» Assignment
The entries follow. Copy every line in which "turned" appears.

» Extracted information
....................
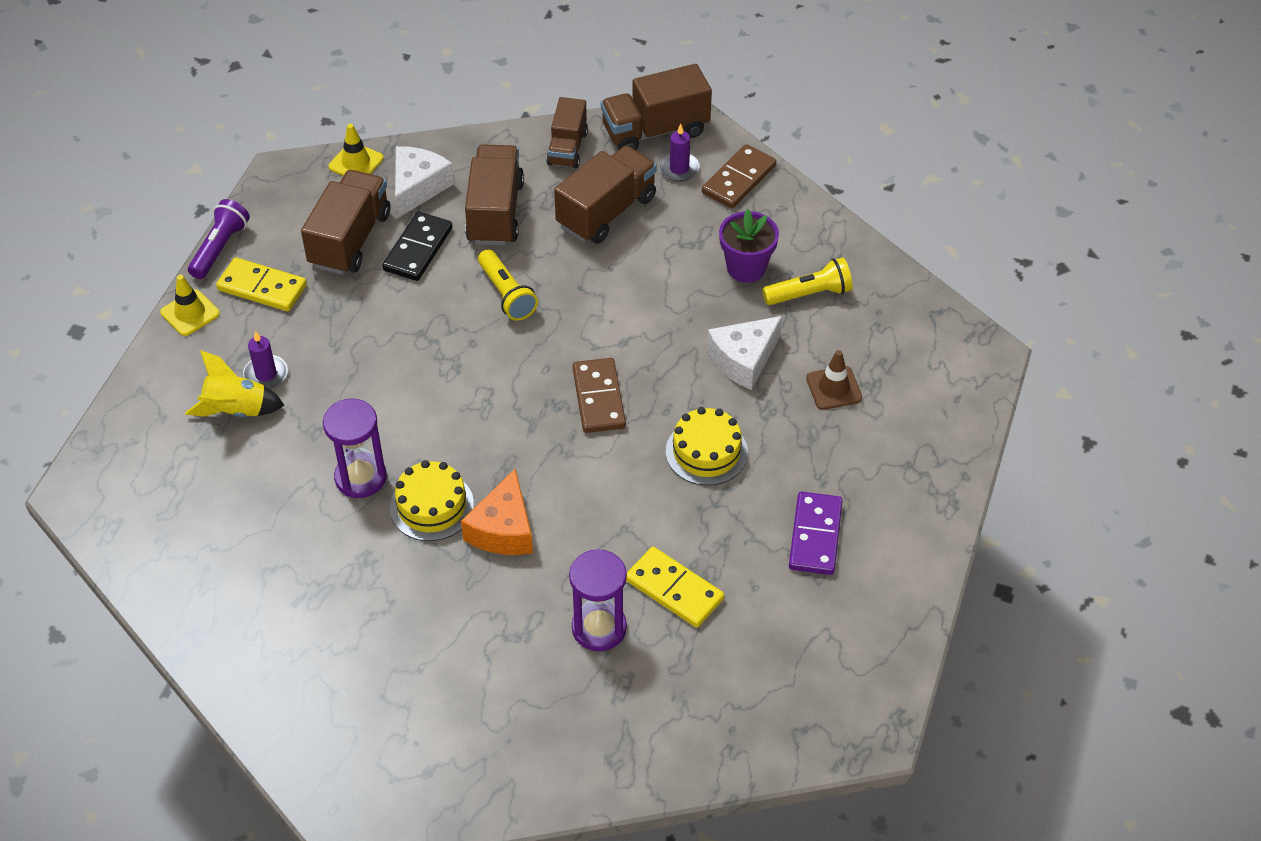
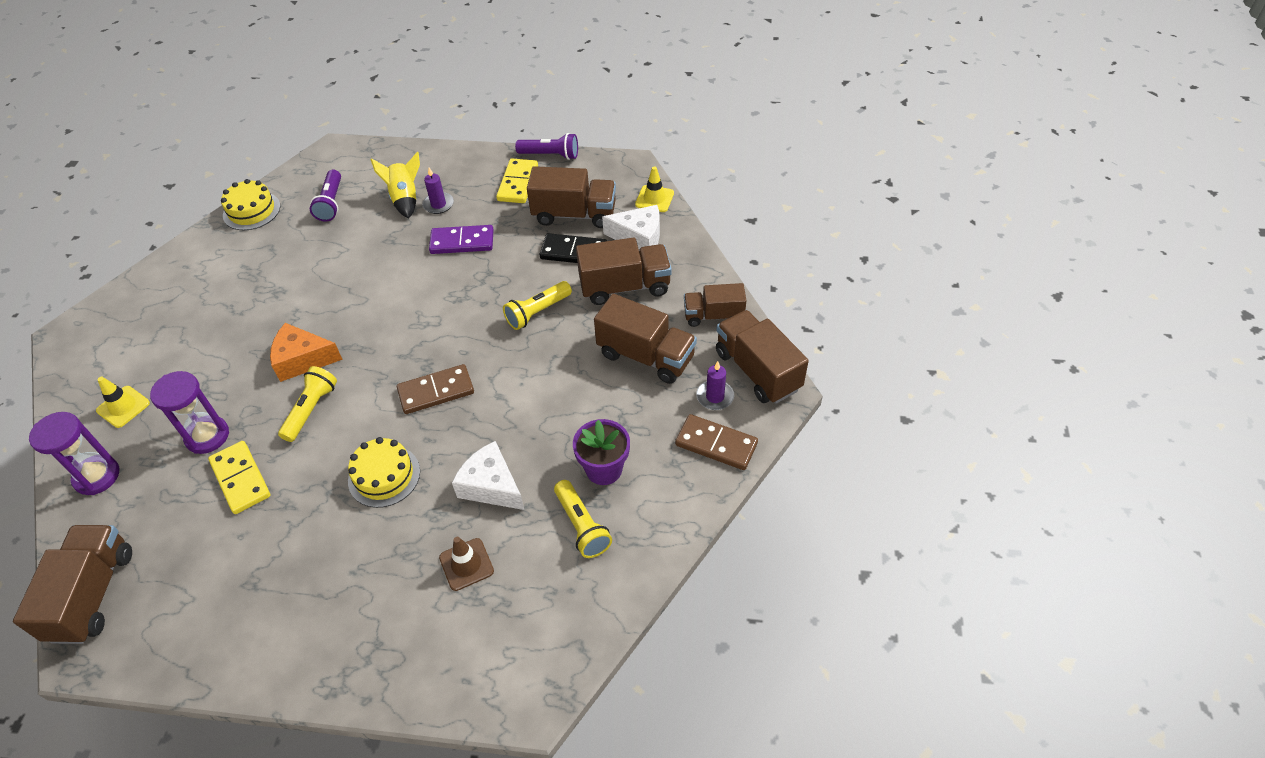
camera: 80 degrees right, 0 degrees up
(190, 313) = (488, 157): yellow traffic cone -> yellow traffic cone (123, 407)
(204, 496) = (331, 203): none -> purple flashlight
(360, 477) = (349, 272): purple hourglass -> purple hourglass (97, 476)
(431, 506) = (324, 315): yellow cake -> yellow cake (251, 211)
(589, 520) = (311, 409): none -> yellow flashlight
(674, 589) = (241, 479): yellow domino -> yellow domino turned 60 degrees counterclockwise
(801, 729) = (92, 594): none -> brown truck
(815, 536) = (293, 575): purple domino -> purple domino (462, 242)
....................
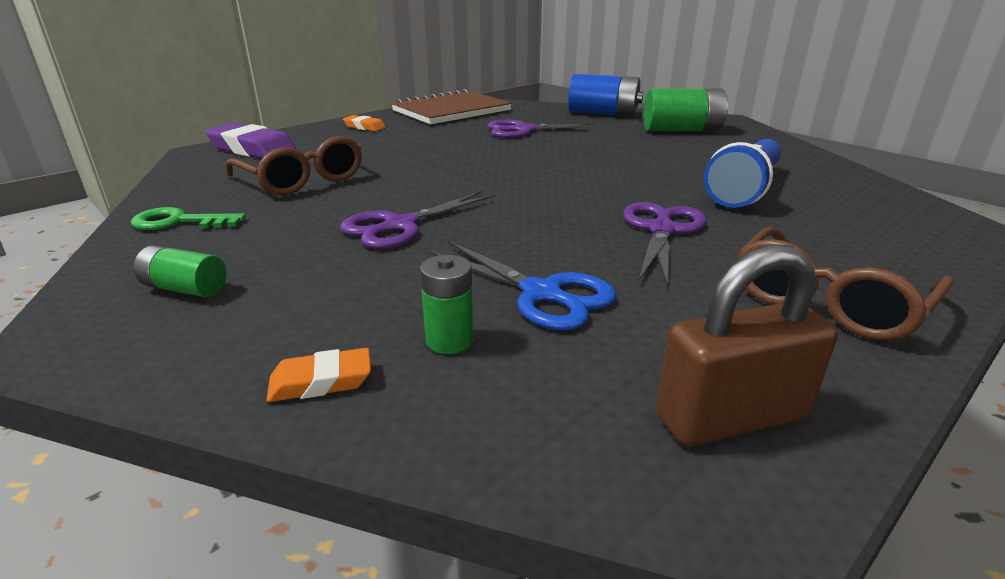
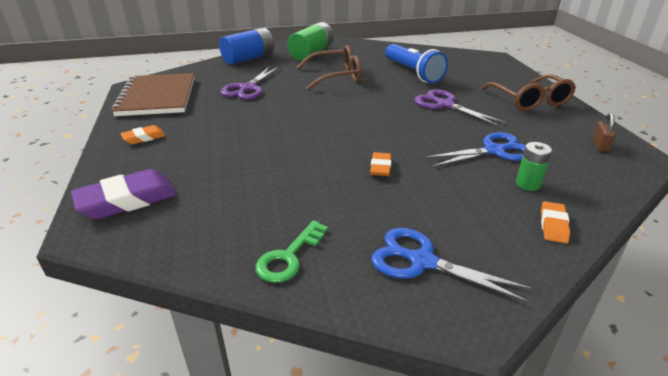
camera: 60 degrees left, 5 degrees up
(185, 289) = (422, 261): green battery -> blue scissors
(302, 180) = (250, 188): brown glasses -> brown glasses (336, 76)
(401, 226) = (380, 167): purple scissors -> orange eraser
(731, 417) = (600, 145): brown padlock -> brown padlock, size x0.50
....................
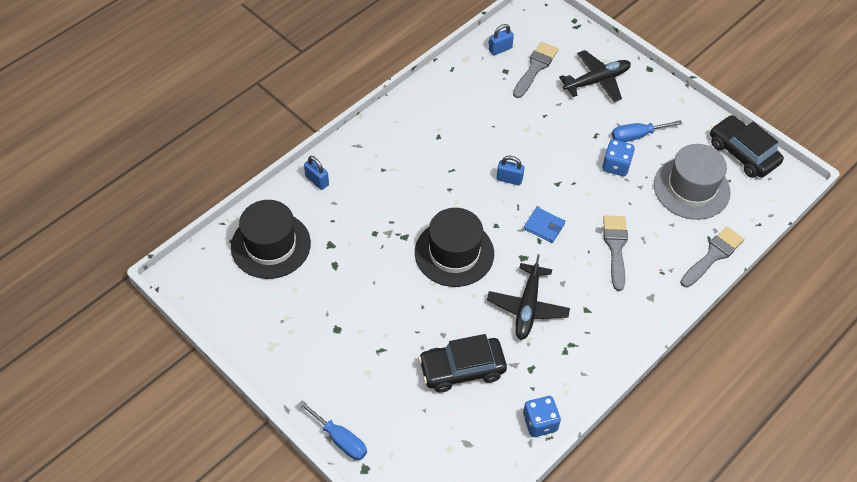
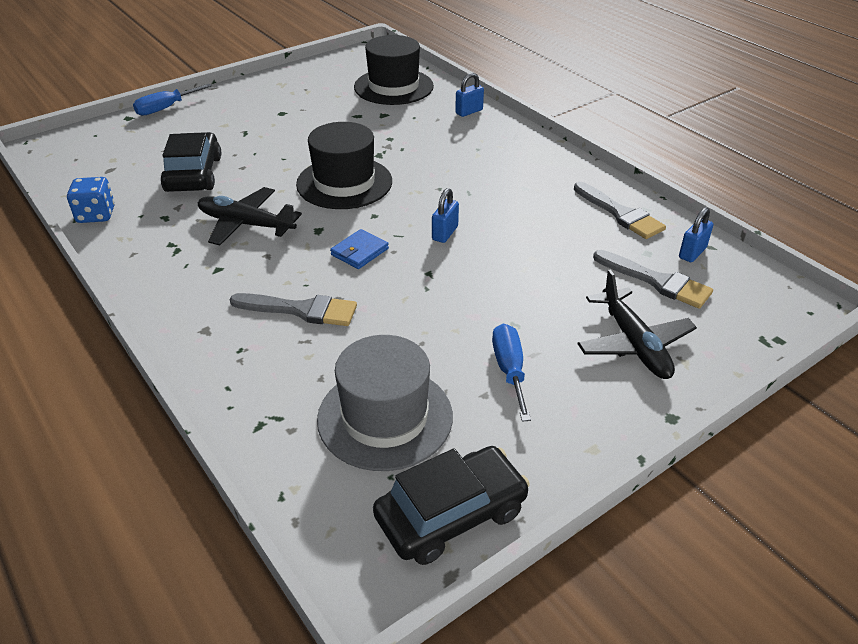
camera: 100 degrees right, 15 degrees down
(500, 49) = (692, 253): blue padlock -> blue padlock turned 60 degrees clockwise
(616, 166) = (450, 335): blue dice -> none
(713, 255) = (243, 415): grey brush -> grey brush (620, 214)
....................
» Finished task
(674, 589) = (241, 479): yellow domino -> yellow domino turned 60 degrees counterclockwise
(500, 49) = (692, 253): blue padlock -> blue padlock turned 60 degrees clockwise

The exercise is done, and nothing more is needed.